### RAW DATA ###

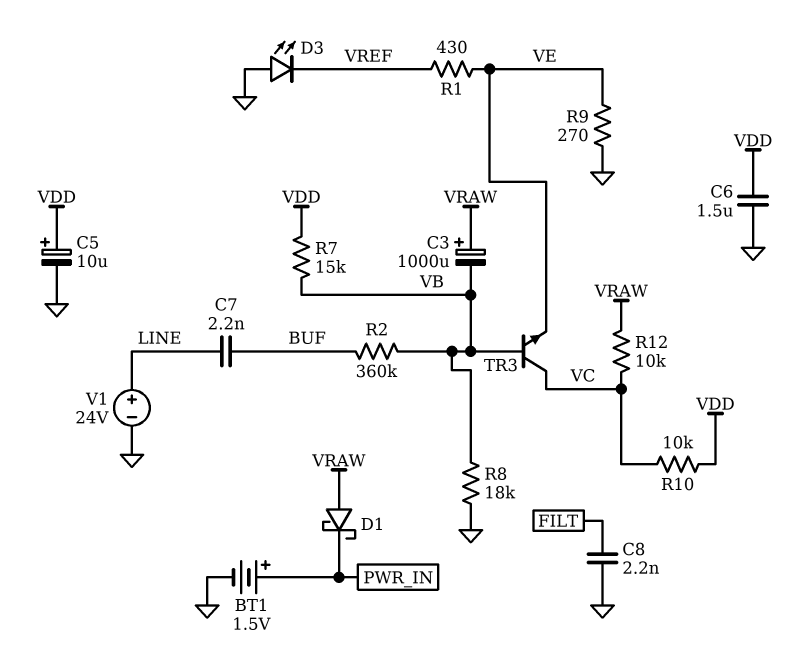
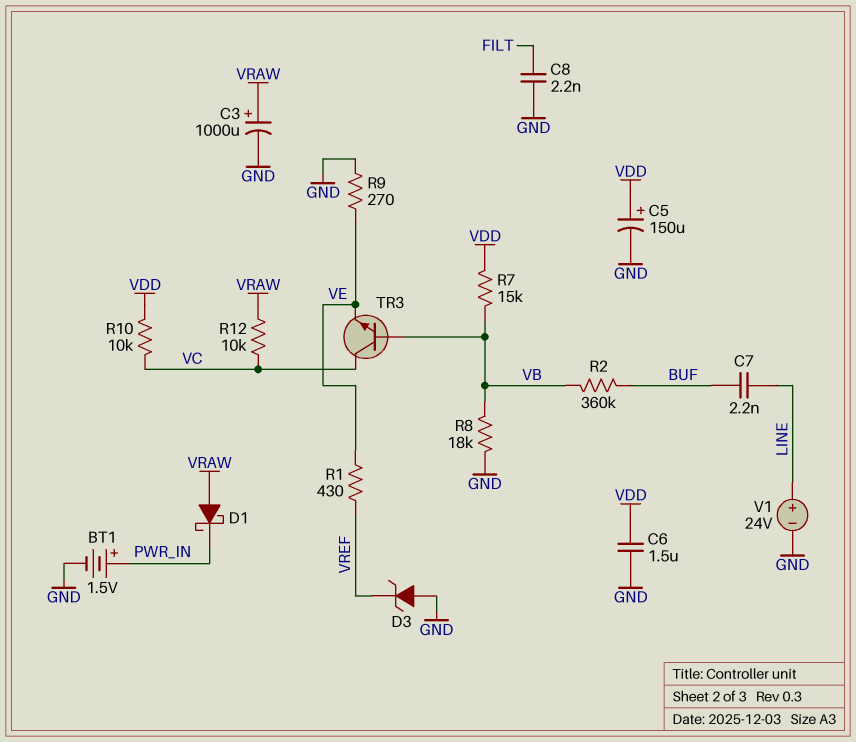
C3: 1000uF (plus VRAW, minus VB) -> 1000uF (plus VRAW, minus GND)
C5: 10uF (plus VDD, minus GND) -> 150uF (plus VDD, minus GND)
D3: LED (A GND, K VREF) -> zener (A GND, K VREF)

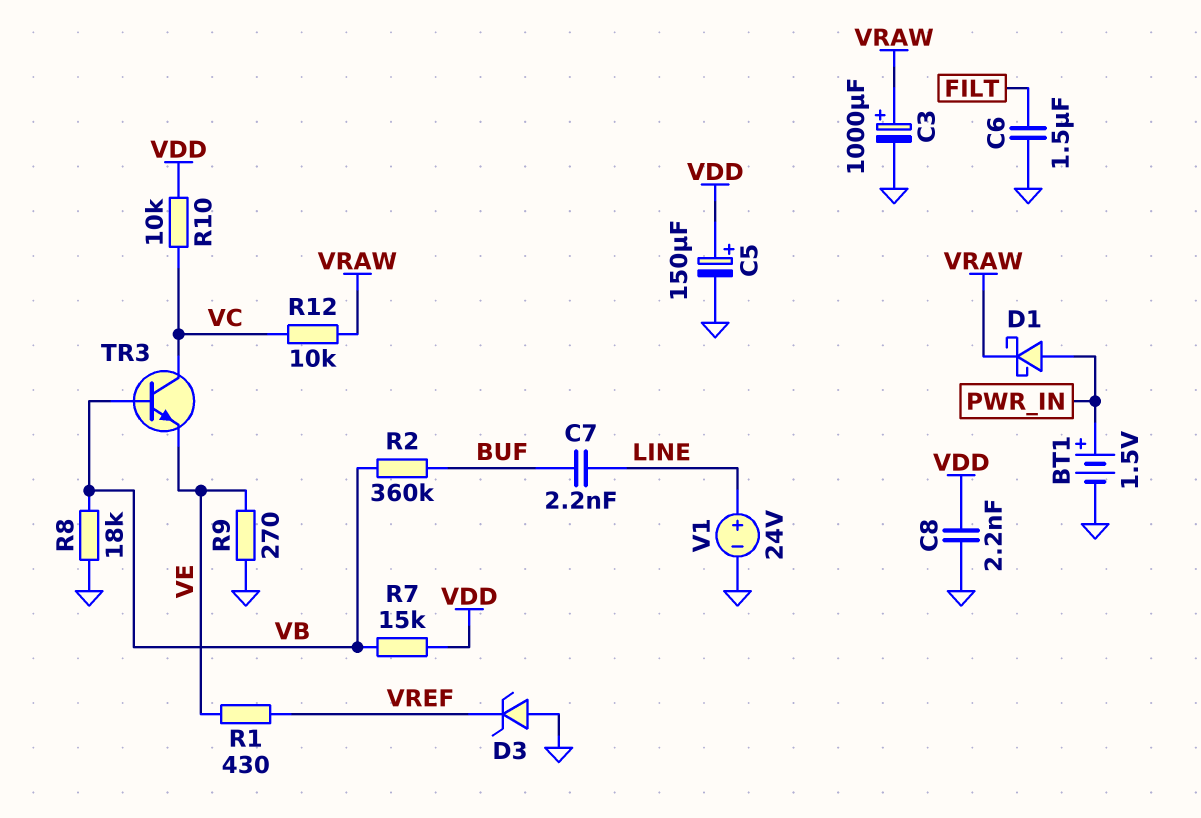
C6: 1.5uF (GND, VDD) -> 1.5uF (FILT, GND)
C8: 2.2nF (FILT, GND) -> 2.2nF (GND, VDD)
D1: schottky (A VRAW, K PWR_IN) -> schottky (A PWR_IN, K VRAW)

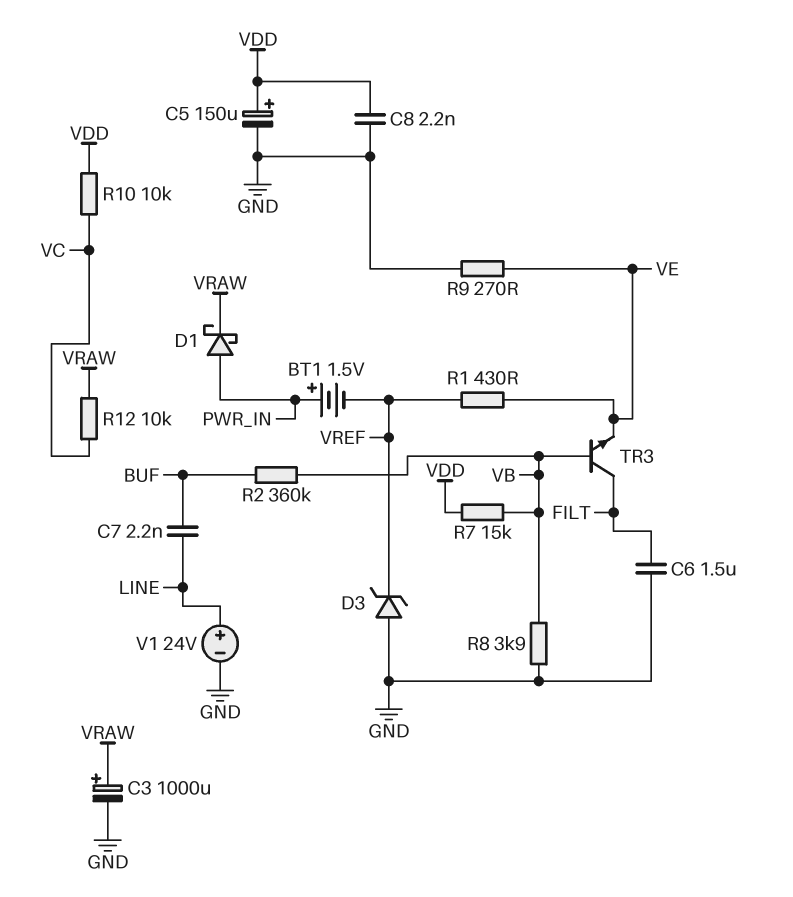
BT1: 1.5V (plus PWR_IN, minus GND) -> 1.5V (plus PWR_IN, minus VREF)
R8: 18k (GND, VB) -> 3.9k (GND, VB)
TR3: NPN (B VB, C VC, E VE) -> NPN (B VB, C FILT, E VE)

###

__YOUR GOAL__. Which of the lines in the material above contain "VRAW"? Copy each one out.

__RESULT OF THIS TASK__.
C3: 1000uF (plus VRAW, minus VB) -> 1000uF (plus VRAW, minus GND)
D1: schottky (A VRAW, K PWR_IN) -> schottky (A PWR_IN, K VRAW)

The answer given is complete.